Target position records
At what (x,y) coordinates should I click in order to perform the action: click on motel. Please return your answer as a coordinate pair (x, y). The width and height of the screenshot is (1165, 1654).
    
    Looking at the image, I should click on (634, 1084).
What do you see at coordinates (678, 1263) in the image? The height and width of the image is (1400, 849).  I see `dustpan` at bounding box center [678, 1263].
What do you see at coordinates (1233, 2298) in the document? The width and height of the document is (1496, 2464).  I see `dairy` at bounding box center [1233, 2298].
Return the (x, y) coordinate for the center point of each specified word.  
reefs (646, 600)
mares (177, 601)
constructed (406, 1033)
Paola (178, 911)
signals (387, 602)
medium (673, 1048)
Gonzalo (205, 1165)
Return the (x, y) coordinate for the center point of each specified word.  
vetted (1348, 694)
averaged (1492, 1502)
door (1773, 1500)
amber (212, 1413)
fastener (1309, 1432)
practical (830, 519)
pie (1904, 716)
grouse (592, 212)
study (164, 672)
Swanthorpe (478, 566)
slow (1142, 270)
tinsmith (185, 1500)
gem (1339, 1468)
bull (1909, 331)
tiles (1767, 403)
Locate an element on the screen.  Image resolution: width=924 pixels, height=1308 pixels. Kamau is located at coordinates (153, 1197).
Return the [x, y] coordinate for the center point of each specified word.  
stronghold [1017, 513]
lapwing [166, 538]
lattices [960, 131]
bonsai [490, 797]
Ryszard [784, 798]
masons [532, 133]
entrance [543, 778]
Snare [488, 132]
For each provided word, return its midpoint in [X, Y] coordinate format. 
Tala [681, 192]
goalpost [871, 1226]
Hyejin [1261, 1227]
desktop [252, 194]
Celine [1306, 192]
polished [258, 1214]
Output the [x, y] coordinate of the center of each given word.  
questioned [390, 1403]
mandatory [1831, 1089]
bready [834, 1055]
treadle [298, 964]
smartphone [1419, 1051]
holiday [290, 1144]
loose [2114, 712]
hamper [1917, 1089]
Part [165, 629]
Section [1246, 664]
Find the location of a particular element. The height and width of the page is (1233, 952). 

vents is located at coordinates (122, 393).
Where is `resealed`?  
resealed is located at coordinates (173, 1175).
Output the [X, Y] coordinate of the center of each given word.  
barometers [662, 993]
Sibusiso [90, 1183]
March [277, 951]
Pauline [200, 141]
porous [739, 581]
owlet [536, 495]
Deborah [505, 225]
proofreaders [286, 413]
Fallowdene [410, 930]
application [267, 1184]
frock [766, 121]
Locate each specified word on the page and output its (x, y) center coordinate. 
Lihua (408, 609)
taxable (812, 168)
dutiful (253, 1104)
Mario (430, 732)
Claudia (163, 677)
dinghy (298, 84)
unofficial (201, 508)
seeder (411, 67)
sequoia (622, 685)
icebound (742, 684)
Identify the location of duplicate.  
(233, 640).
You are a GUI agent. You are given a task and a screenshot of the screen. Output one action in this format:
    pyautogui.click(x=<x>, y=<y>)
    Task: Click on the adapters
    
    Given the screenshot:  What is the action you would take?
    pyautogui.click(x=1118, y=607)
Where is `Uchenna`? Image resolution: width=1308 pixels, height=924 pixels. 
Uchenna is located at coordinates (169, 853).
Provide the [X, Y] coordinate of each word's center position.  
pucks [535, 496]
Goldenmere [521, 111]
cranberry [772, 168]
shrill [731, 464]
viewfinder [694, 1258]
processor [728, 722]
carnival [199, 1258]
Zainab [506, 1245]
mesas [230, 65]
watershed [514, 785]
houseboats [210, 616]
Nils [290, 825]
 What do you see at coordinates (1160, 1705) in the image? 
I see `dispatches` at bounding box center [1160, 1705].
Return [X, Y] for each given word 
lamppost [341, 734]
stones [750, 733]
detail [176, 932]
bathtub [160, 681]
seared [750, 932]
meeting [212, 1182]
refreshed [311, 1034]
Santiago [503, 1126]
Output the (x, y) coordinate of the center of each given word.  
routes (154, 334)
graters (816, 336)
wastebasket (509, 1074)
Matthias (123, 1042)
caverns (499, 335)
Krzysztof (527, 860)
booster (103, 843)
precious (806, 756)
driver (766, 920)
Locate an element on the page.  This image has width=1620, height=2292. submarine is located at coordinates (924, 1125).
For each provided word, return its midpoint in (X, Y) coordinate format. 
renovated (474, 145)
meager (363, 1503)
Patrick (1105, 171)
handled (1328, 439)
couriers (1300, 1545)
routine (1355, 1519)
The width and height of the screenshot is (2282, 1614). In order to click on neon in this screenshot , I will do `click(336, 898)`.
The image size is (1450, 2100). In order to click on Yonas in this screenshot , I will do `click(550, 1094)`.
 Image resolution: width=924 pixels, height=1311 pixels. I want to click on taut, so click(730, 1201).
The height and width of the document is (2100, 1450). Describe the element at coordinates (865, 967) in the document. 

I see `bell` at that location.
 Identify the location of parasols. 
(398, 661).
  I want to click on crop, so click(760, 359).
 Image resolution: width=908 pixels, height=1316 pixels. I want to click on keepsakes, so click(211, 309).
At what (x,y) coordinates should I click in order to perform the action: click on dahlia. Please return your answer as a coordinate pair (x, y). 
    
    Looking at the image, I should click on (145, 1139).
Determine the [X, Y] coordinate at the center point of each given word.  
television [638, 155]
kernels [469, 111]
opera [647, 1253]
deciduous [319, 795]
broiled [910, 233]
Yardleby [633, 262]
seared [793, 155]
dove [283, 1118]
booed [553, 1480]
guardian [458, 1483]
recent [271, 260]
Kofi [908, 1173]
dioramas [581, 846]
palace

▸ Task statement
Set down again, unchanged, the records from their start through the line that contains "Locate an element on the screen.", with both ends included.

▸ Solved problem
At what (x,y) coordinates should I click in order to perform the action: click on motel. Please return your answer as a coordinate pair (x, y). The width and height of the screenshot is (1165, 1654).
    
    Looking at the image, I should click on (634, 1084).
What do you see at coordinates (678, 1263) in the image? The height and width of the image is (1400, 849).  I see `dustpan` at bounding box center [678, 1263].
What do you see at coordinates (1233, 2298) in the document? The width and height of the document is (1496, 2464).  I see `dairy` at bounding box center [1233, 2298].
Return the (x, y) coordinate for the center point of each specified word.  
reefs (646, 600)
mares (177, 601)
constructed (406, 1033)
Paola (178, 911)
signals (387, 602)
medium (673, 1048)
Gonzalo (205, 1165)
Return the (x, y) coordinate for the center point of each specified word.  
vetted (1348, 694)
averaged (1492, 1502)
door (1773, 1500)
amber (212, 1413)
fastener (1309, 1432)
practical (830, 519)
pie (1904, 716)
grouse (592, 212)
study (164, 672)
Swanthorpe (478, 566)
slow (1142, 270)
tinsmith (185, 1500)
gem (1339, 1468)
bull (1909, 331)
tiles (1767, 403)
Locate an element on the screen.  Image resolution: width=924 pixels, height=1308 pixels. Kamau is located at coordinates (153, 1197).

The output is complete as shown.